Copy all lines below exactly as written. Leave pictures out.

*** Information

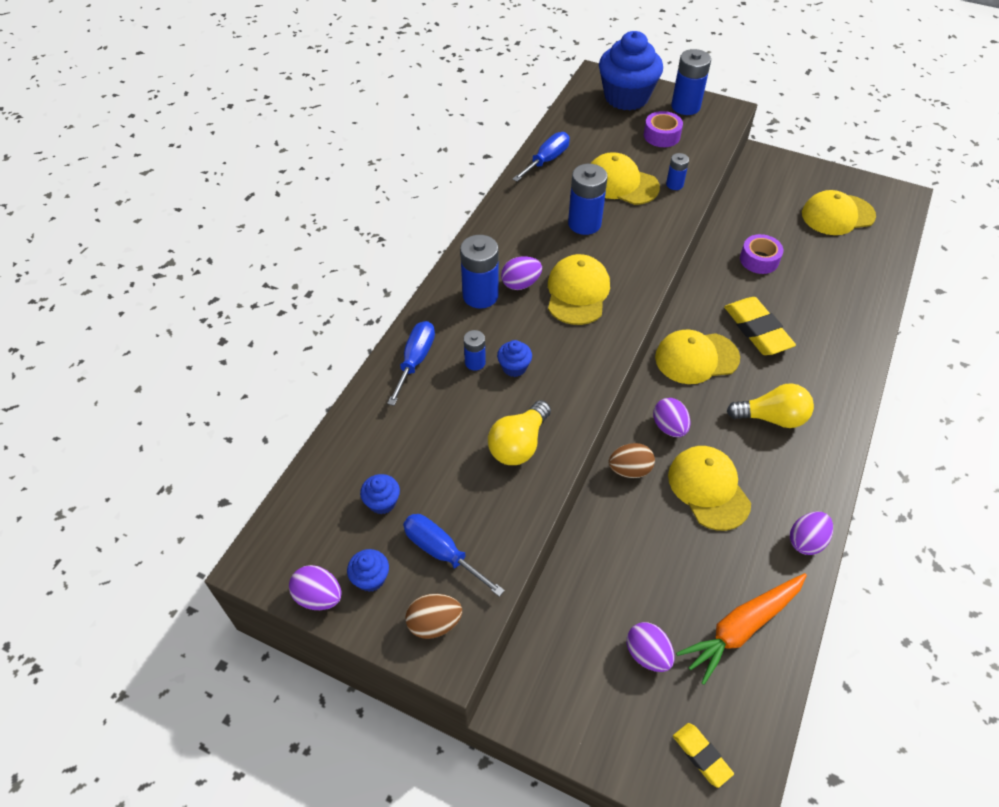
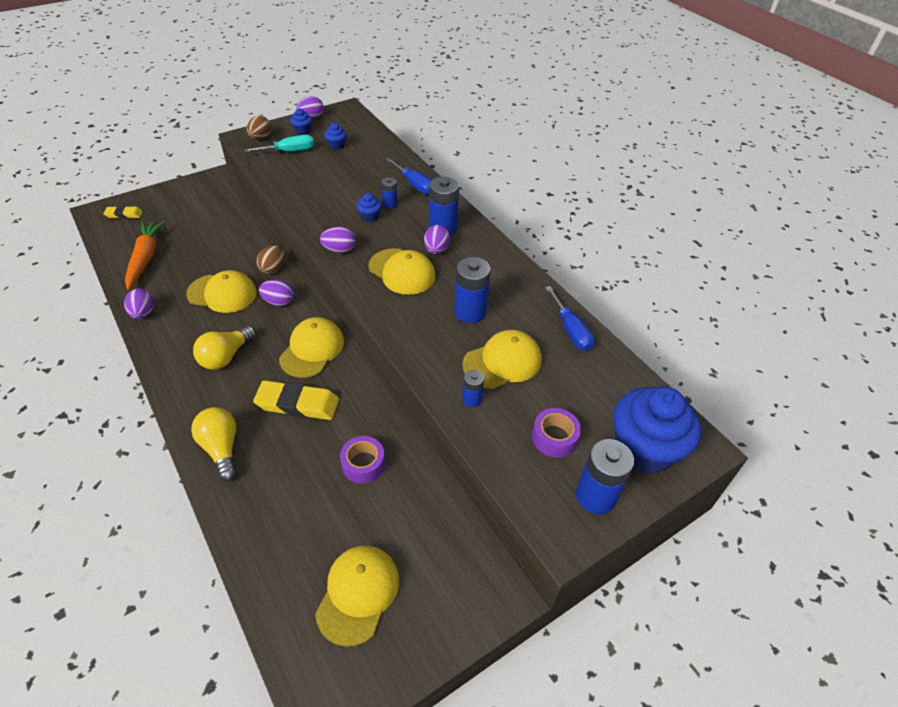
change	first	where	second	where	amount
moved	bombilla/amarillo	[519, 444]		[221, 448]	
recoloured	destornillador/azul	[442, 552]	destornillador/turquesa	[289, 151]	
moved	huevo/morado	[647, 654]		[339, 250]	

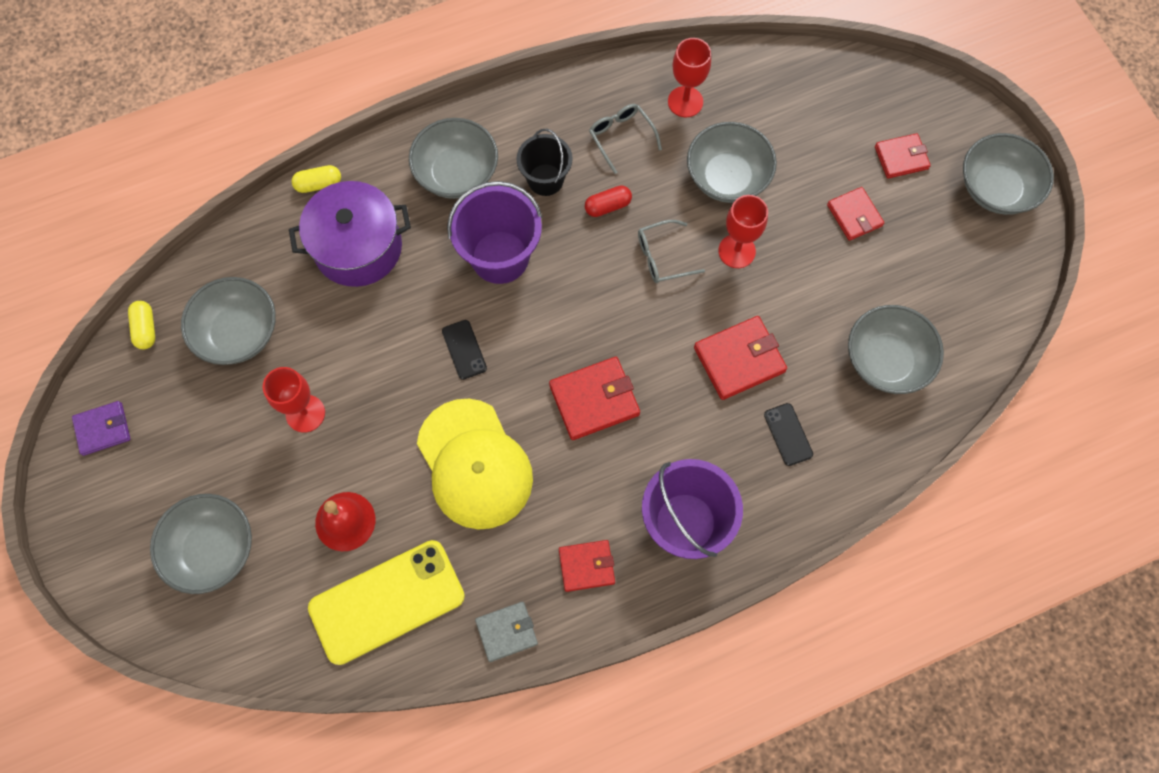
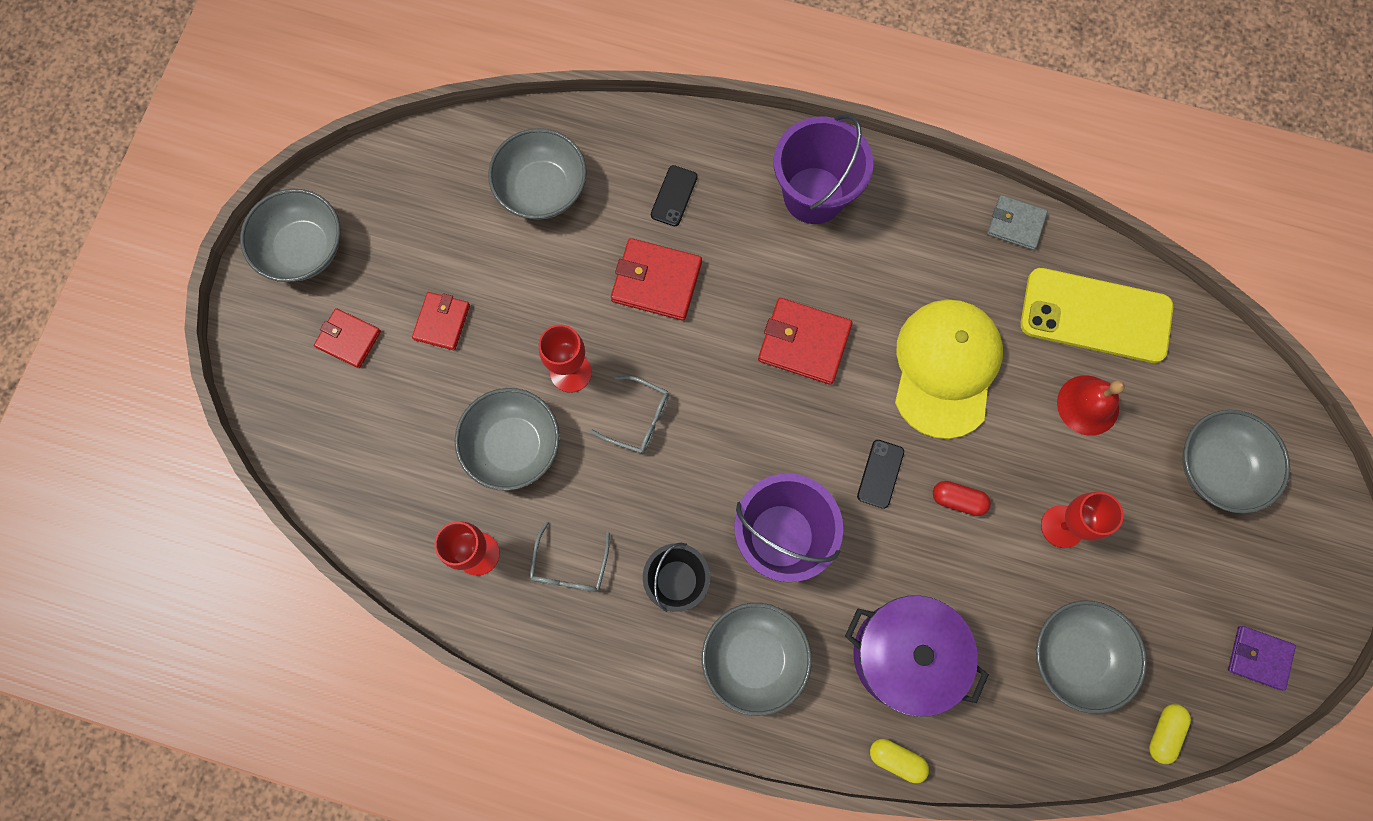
change	first	where	second	where	amount
moved	cápsula/rojo	[608, 206]		[958, 500]	
removed	cartera/rojo	[586, 566]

******

■ **Response box**:
change	first	where	second	where	amount
moved	bombilla/amarillo	[519, 444]		[221, 448]	
recoloured	destornillador/azul	[442, 552]	destornillador/turquesa	[289, 151]	
moved	huevo/morado	[647, 654]		[339, 250]	

change	first	where	second	where	amount
moved	cápsula/rojo	[608, 206]		[958, 500]	
removed	cartera/rojo	[586, 566]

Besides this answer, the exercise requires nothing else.